**DATA SHOWN:**

───

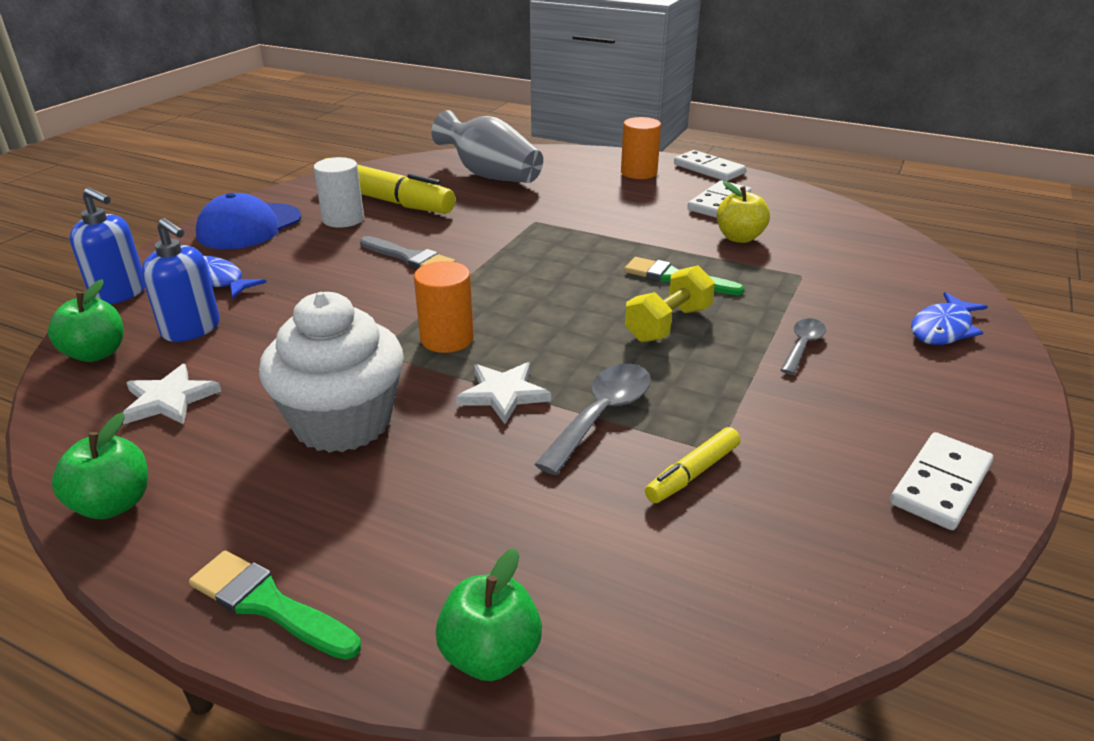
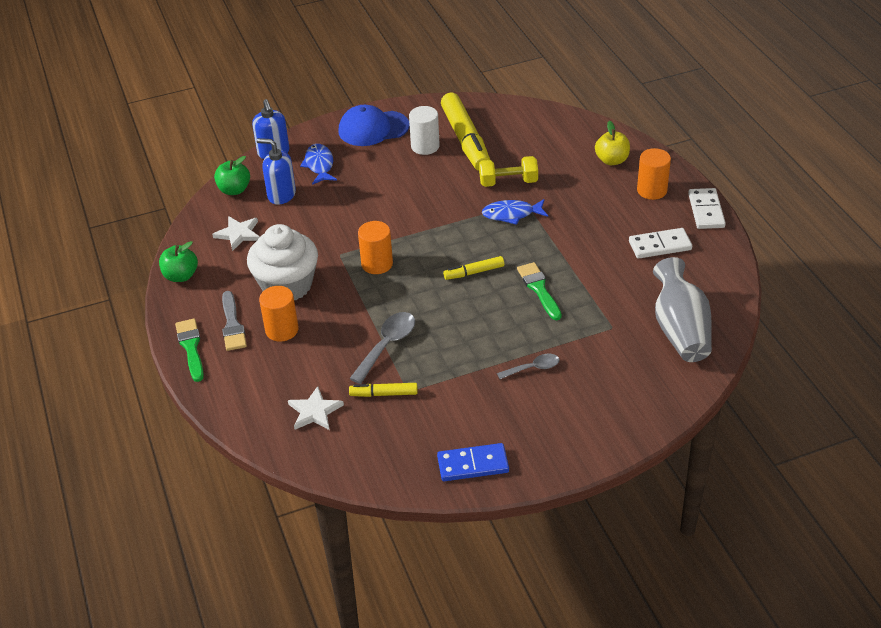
camera: 45 degrees right, 10 degrees up
(191, 329) = (281, 195): blue soap dispenser -> blue soap dispenser turned 120 degrees clockwise
(409, 258) = (423, 197): grey brush -> grey brush (232, 325)
(414, 481) = (282, 330): none -> orange cylinder
(490, 175) = (553, 145): grey vase -> grey vase (680, 330)
(490, 655) = (233, 408): green apple -> none
(503, 394) = (362, 310): white star -> white star (315, 411)
(582, 295) = (474, 272): none -> yellow marker
(601, 415) = (387, 345): grey spoon -> grey spoon turned 45 degrees counterclockwise
(668, 324) = (488, 316): yellow dumbbell -> yellow dumbbell (508, 182)
(739, 238) = (623, 281): yellow apple -> yellow apple (612, 160)
(941, 484) = (473, 465): white domino -> blue domino
(942, 329) = (625, 405): blue fish -> blue fish (511, 214)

───

**TASK PROMPT:**
With images left out, the data must be transcribed exactly.

**TASK SOLUTION:**
camera: 45 degrees right, 10 degrees up
(191, 329) = (281, 195): blue soap dispenser -> blue soap dispenser turned 120 degrees clockwise
(409, 258) = (423, 197): grey brush -> grey brush (232, 325)
(414, 481) = (282, 330): none -> orange cylinder
(490, 175) = (553, 145): grey vase -> grey vase (680, 330)
(490, 655) = (233, 408): green apple -> none
(503, 394) = (362, 310): white star -> white star (315, 411)
(582, 295) = (474, 272): none -> yellow marker
(601, 415) = (387, 345): grey spoon -> grey spoon turned 45 degrees counterclockwise
(668, 324) = (488, 316): yellow dumbbell -> yellow dumbbell (508, 182)
(739, 238) = (623, 281): yellow apple -> yellow apple (612, 160)
(941, 484) = (473, 465): white domino -> blue domino
(942, 329) = (625, 405): blue fish -> blue fish (511, 214)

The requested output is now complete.